**Work instructions**
Find every line in the records below that holds the word "padlock" and copy it.

(Dataset excerpts)

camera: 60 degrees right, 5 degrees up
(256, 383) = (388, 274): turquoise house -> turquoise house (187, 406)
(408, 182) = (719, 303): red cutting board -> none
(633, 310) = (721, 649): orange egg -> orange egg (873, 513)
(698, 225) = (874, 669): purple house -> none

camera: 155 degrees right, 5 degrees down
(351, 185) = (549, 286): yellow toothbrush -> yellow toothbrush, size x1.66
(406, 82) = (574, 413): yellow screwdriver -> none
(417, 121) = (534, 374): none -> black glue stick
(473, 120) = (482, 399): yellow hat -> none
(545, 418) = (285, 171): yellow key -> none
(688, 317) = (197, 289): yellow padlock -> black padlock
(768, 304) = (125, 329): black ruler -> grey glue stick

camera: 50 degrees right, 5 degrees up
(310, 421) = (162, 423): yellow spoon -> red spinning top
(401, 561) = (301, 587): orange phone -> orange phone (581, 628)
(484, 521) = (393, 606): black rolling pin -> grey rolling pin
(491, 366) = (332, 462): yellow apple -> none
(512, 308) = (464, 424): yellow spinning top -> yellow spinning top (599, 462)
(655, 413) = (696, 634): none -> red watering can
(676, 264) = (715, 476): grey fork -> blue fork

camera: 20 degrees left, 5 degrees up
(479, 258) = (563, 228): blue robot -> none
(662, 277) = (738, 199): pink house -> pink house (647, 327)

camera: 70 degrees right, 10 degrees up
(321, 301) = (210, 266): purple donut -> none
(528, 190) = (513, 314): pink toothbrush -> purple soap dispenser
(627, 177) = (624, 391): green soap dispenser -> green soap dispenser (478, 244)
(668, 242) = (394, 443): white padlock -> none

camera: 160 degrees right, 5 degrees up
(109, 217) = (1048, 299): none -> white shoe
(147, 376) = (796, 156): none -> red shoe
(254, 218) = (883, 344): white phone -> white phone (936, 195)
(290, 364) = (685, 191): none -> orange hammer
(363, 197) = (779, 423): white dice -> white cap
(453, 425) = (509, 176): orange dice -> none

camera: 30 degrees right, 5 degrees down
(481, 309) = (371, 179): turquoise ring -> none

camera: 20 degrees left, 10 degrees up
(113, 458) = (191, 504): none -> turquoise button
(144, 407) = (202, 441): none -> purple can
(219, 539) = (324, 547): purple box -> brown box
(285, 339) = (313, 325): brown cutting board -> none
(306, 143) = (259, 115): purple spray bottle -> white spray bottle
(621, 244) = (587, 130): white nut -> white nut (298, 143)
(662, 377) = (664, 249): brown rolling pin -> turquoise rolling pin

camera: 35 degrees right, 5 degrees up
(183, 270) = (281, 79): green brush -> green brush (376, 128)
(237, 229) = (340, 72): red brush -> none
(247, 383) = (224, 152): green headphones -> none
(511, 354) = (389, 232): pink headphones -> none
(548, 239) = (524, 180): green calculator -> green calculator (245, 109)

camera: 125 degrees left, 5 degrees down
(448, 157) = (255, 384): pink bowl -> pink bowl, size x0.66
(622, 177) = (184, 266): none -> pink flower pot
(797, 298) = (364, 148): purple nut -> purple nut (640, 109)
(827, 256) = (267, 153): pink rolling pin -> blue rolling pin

(End Dataset excerpts)

**Written reply**
(688, 317) = (197, 289): yellow padlock -> black padlock
(668, 242) = (394, 443): white padlock -> none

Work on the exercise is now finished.